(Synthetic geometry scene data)
+++

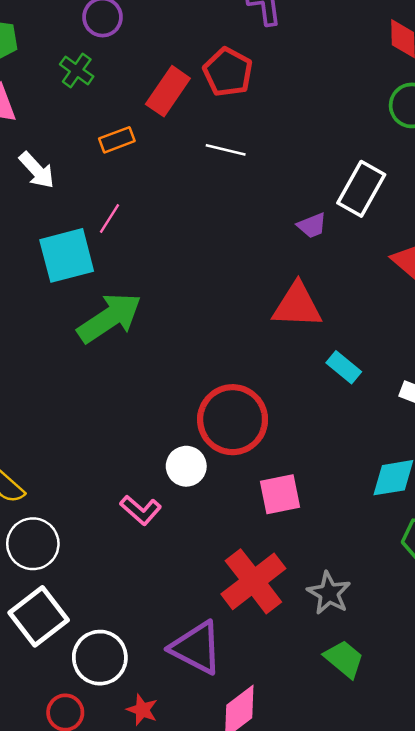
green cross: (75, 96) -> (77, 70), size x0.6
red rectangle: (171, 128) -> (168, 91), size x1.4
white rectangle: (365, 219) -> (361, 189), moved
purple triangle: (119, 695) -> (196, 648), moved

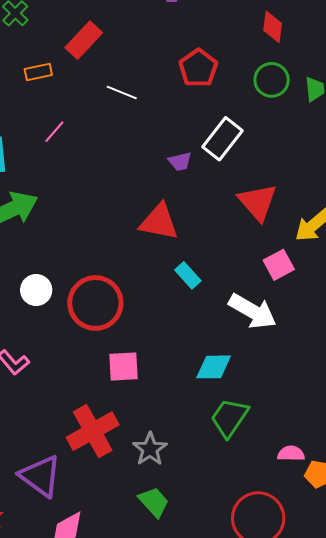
red pentagon: (228, 72) -> (198, 68), moved
pink line: (109, 219) -> (54, 132), moved
white circle: (186, 466) -> (36, 290), moved

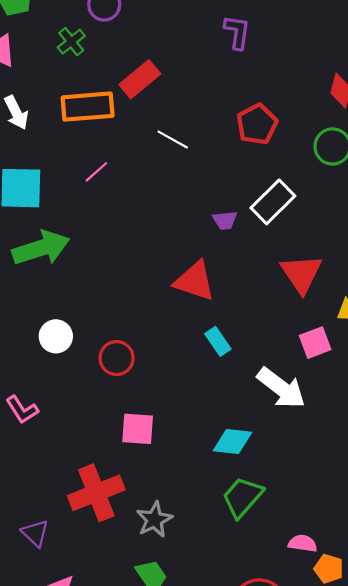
orange rectangle: (38, 72) -> (88, 107), size x1.8
red circle: (95, 303) -> (117, 358), size x0.6
purple triangle: (40, 476) -> (35, 533), size x0.6

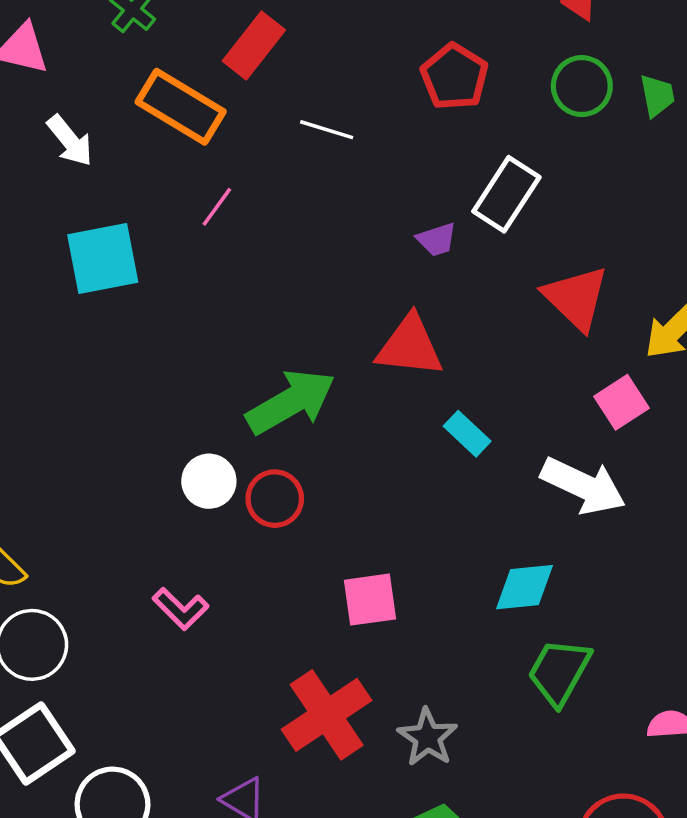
orange rectangle: (88, 107) -> (181, 107), turned 48
green arrow: (41, 248) -> (291, 402), moved
red circle: (117, 358) -> (275, 499), moved

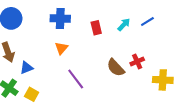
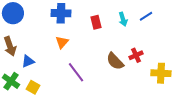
cyan arrow: (124, 25) -> (123, 19), turned 120

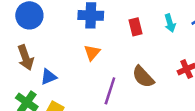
brown semicircle: (115, 61) -> (143, 77), moved
purple line: (76, 72) -> (110, 91), turned 55

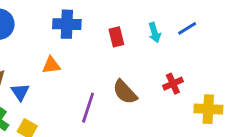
orange triangle: (92, 52) -> (51, 65), moved, turned 42
blue triangle: (49, 77) -> (20, 92), turned -42

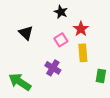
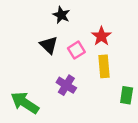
black star: (61, 12) -> (61, 15), moved
black triangle: (26, 33) -> (49, 45), moved

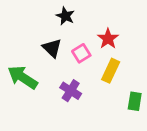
yellow rectangle: (104, 66) -> (111, 71), turned 30
green arrow: (25, 103) -> (23, 77), moved

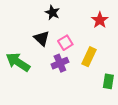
red star: (108, 39) -> (100, 20), moved
purple cross: (71, 91) -> (60, 63), moved, turned 35

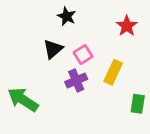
black triangle: (42, 38) -> (53, 49), turned 35
green arrow: (18, 62) -> (23, 100), moved

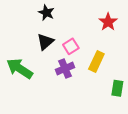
black star: (67, 16) -> (46, 13), moved
green arrow: (23, 100) -> (20, 69), moved

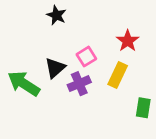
red star: (108, 22) -> (128, 41), moved
black triangle: (45, 42) -> (55, 68), moved

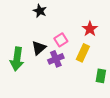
green arrow: (24, 84) -> (17, 59), turned -115

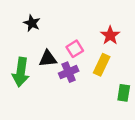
black star: (40, 11) -> (32, 23), moved
black triangle: (39, 48) -> (48, 59), turned 35

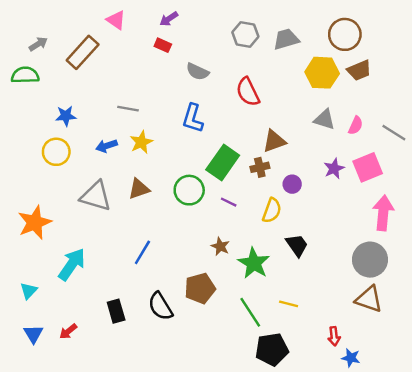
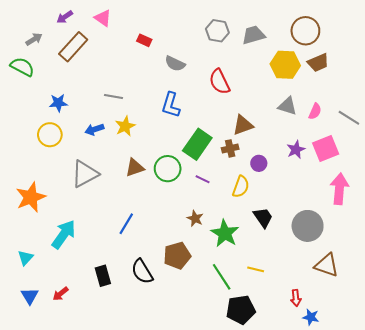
purple arrow: (169, 19) -> (65, 17), moved
green semicircle: (25, 75) -> (22, 67), turned 30
brown triangle: (139, 189) -> (135, 168), moved
gray triangle: (96, 196) -> (85, 174), turned -44
gray circle: (370, 260) -> (308, 226), moved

+++

> Exercise details:
Copy the records above exactly, from the first line through the line containing "black triangle: (26, 33) -> (49, 45), moved", and leave out the pictures.

> Exercise output:
green cross: (75, 96) -> (77, 70), size x0.6
red rectangle: (171, 128) -> (168, 91), size x1.4
white rectangle: (365, 219) -> (361, 189), moved
purple triangle: (119, 695) -> (196, 648), moved

red pentagon: (228, 72) -> (198, 68), moved
pink line: (109, 219) -> (54, 132), moved
white circle: (186, 466) -> (36, 290), moved

orange rectangle: (38, 72) -> (88, 107), size x1.8
red circle: (95, 303) -> (117, 358), size x0.6
purple triangle: (40, 476) -> (35, 533), size x0.6

orange rectangle: (88, 107) -> (181, 107), turned 48
green arrow: (41, 248) -> (291, 402), moved
red circle: (117, 358) -> (275, 499), moved

cyan arrow: (124, 25) -> (123, 19), turned 120

brown semicircle: (115, 61) -> (143, 77), moved
purple line: (76, 72) -> (110, 91), turned 55

orange triangle: (92, 52) -> (51, 65), moved, turned 42
blue triangle: (49, 77) -> (20, 92), turned -42

black star: (61, 12) -> (61, 15), moved
black triangle: (26, 33) -> (49, 45), moved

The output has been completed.